Required action: Although the data below contains pictures, output only the lines between those holding "R20: none -> 3.6k (SIG13, SIG14)" and "SW1: button (ADC2, GND) -> button (ADC2, SIG)", inclusive, exactly and without those pictures.

Entries provided:
|---|

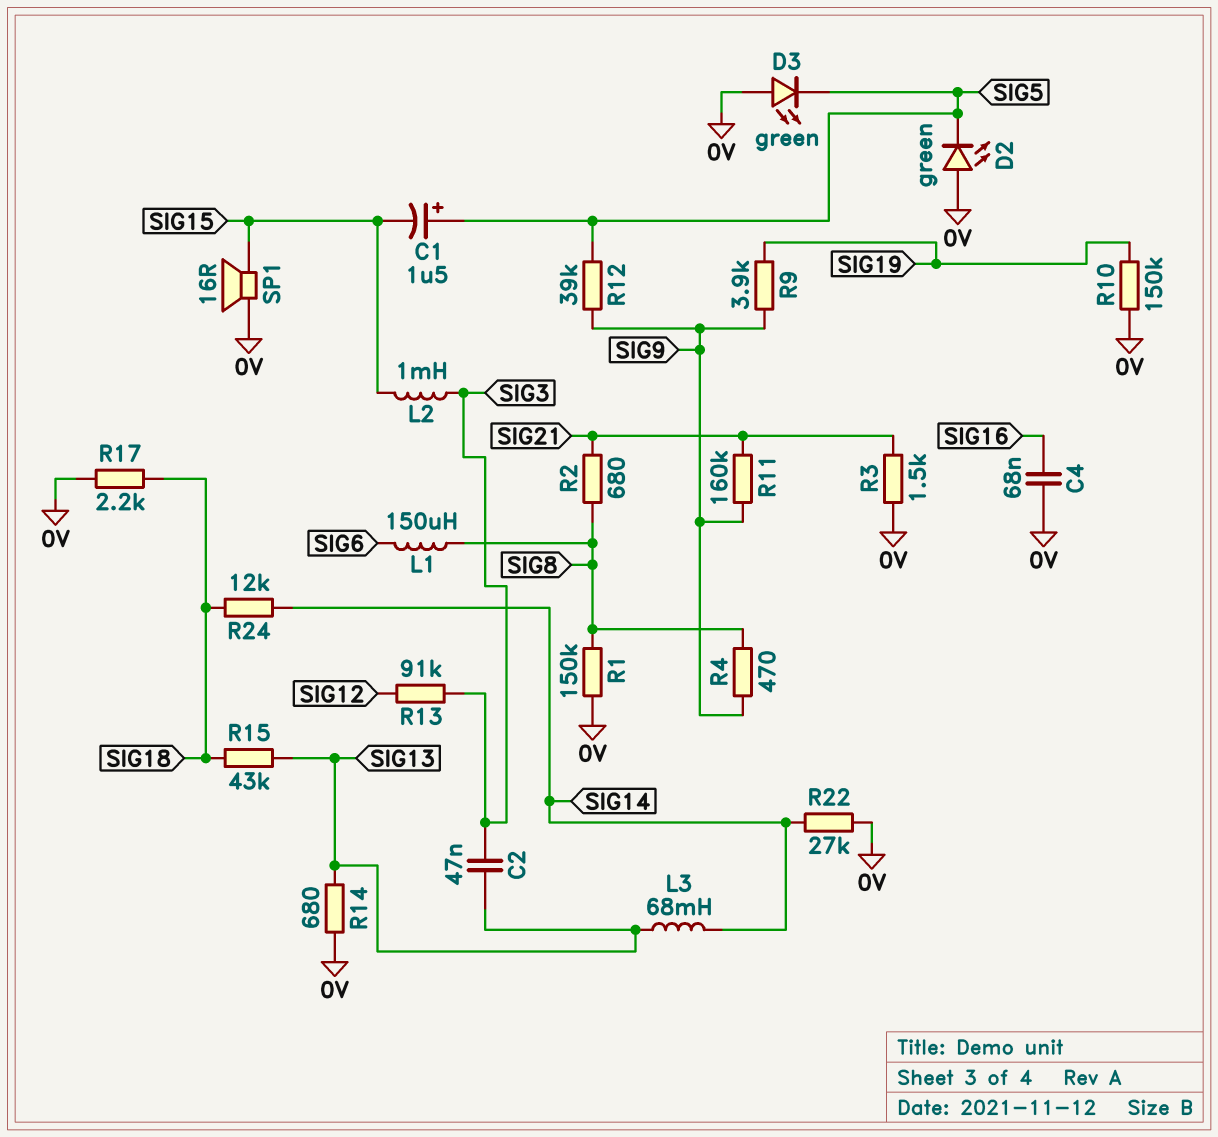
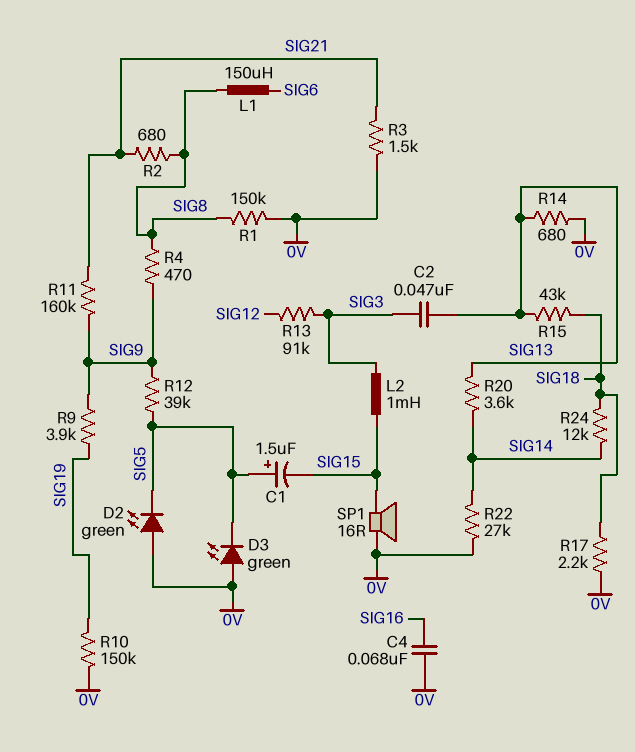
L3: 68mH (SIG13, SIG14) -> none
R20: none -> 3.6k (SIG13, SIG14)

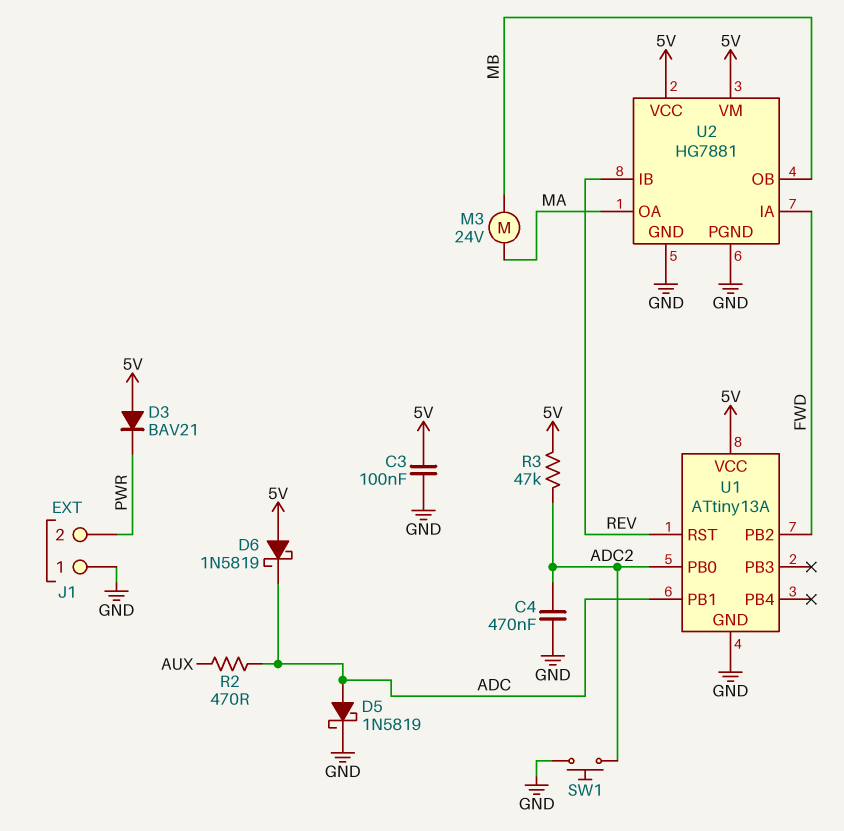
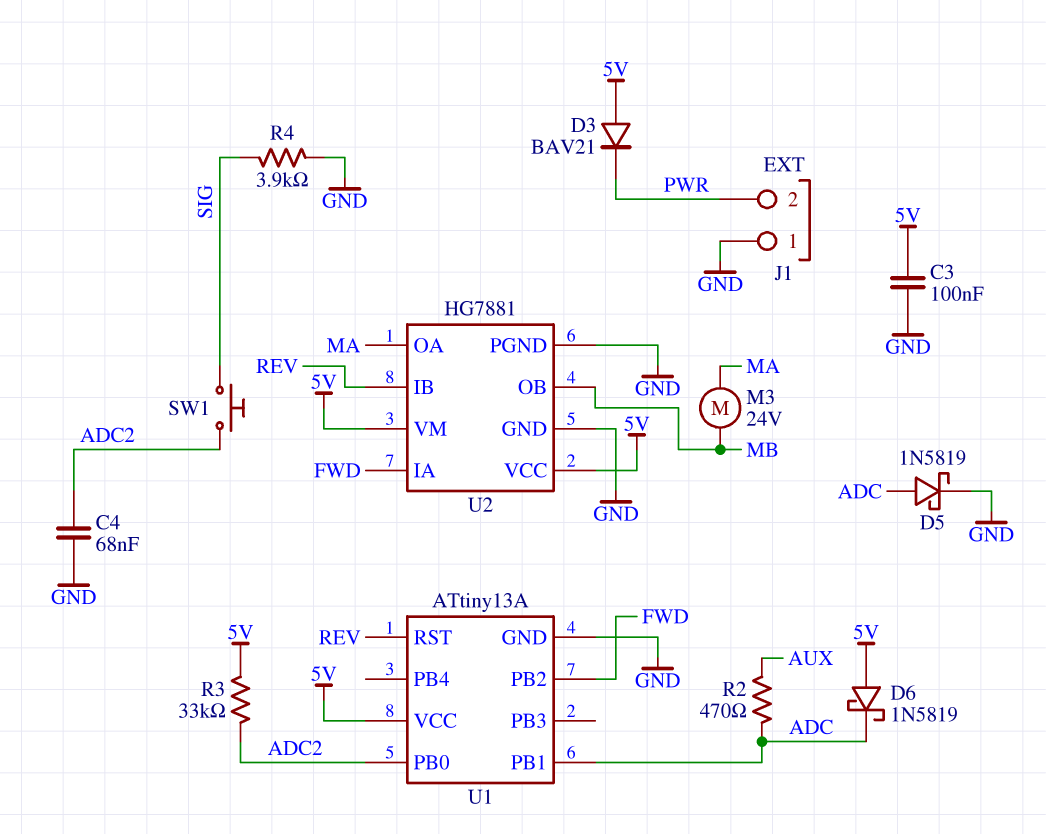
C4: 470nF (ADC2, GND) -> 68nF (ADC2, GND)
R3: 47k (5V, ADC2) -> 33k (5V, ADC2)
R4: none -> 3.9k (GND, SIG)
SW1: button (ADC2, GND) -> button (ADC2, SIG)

|---|

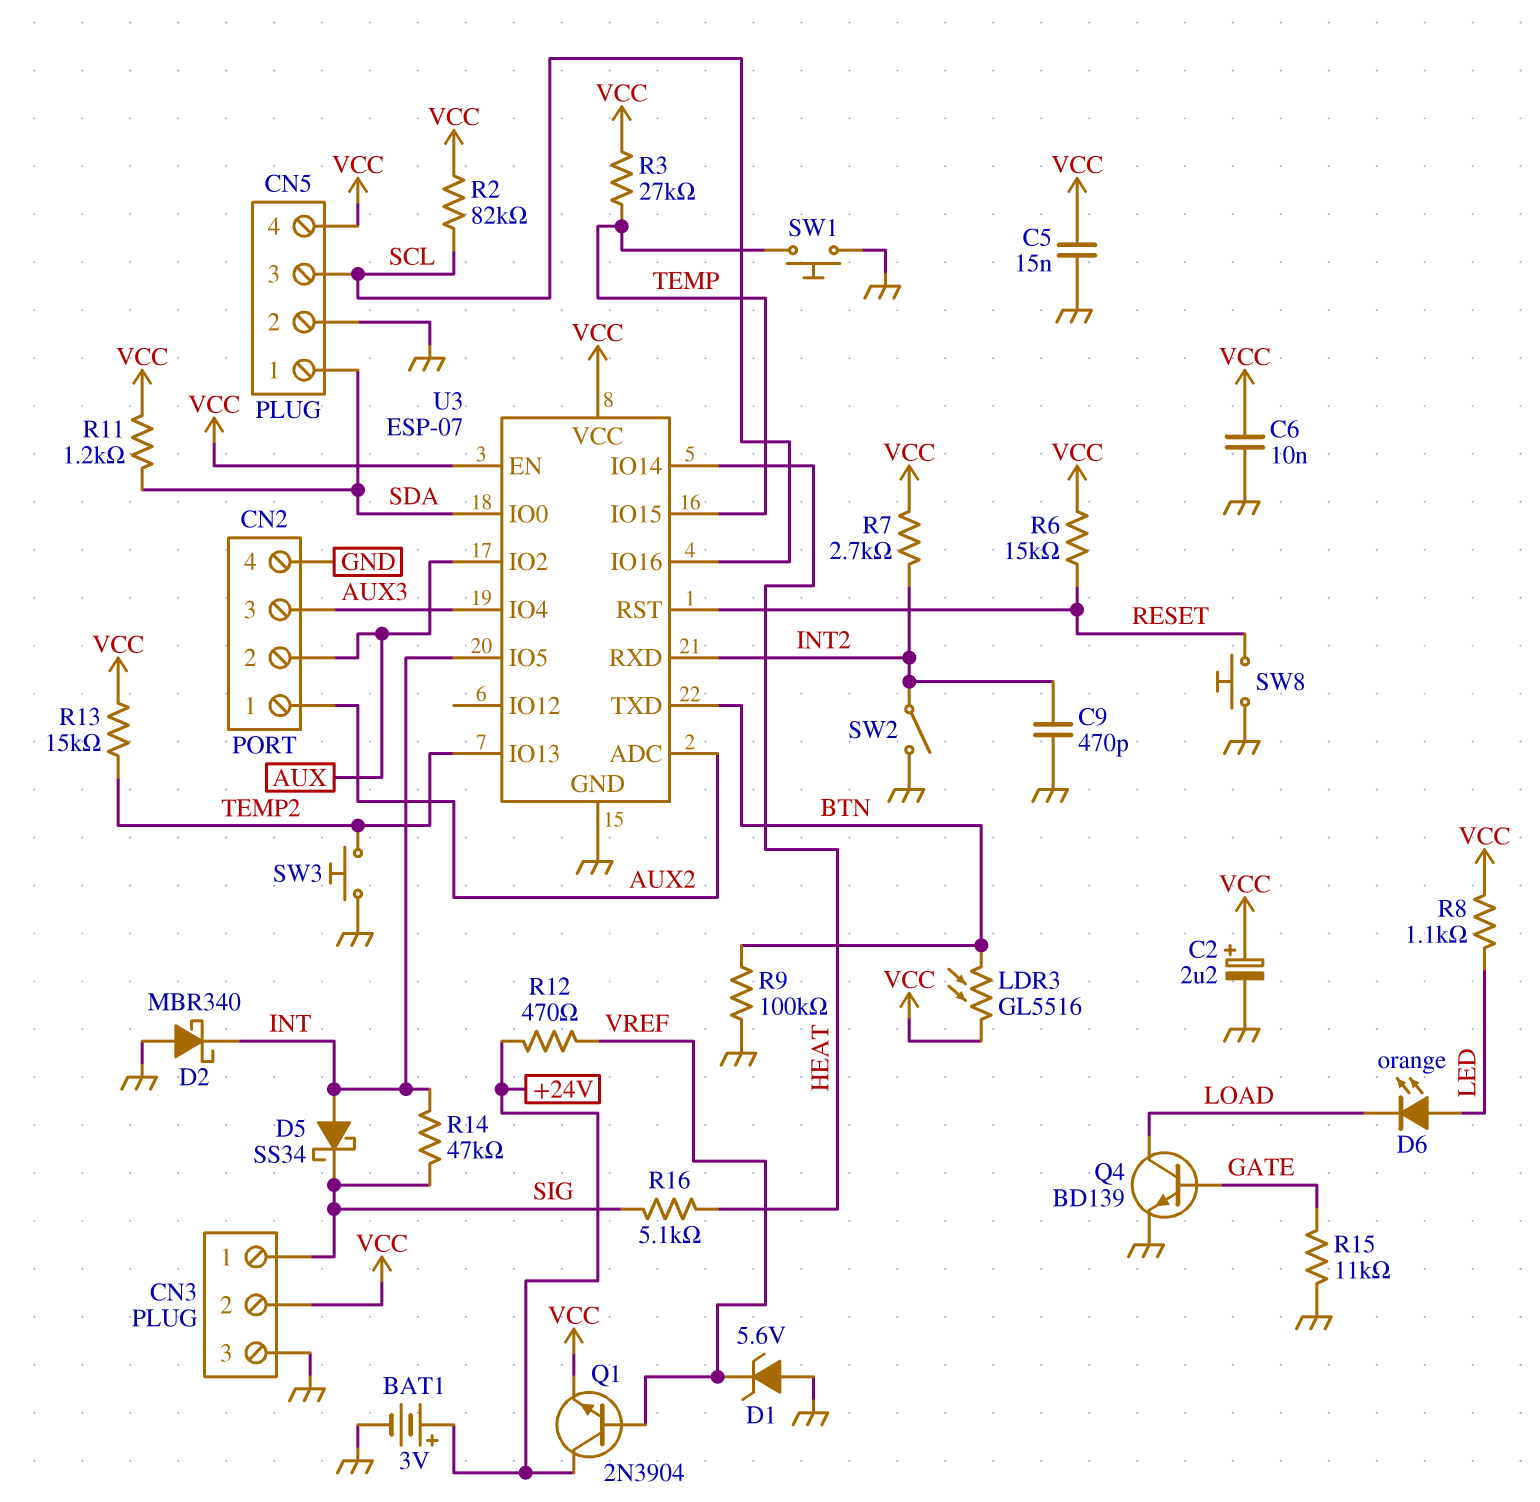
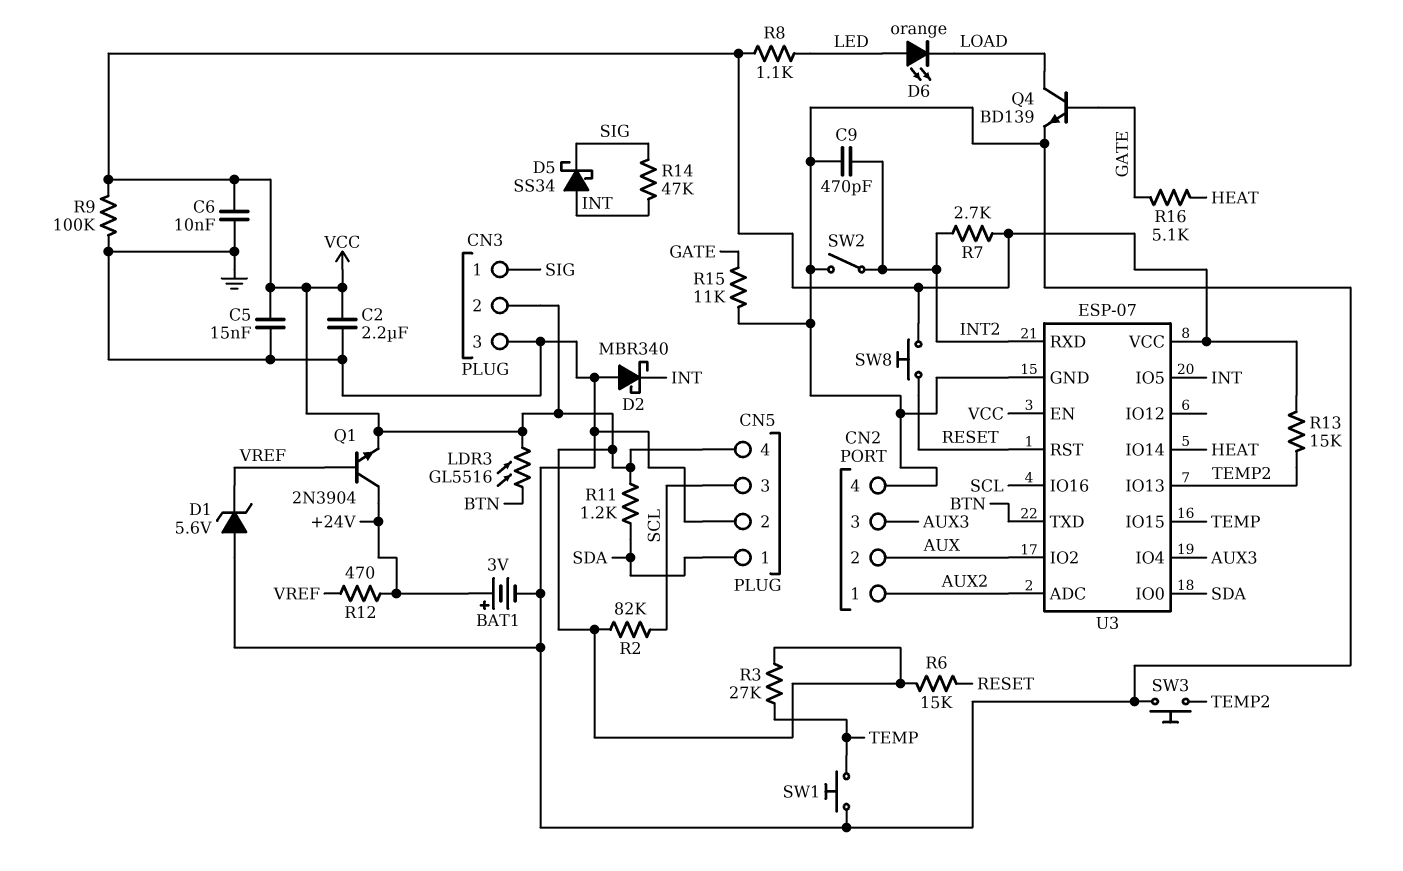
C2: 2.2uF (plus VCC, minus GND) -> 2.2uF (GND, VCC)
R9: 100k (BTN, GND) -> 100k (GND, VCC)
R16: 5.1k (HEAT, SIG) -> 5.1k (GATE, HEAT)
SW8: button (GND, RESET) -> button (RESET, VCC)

|---|

Reply to the exercise:
R20: none -> 3.6k (SIG13, SIG14)

C4: 470nF (ADC2, GND) -> 68nF (ADC2, GND)
R3: 47k (5V, ADC2) -> 33k (5V, ADC2)
R4: none -> 3.9k (GND, SIG)
SW1: button (ADC2, GND) -> button (ADC2, SIG)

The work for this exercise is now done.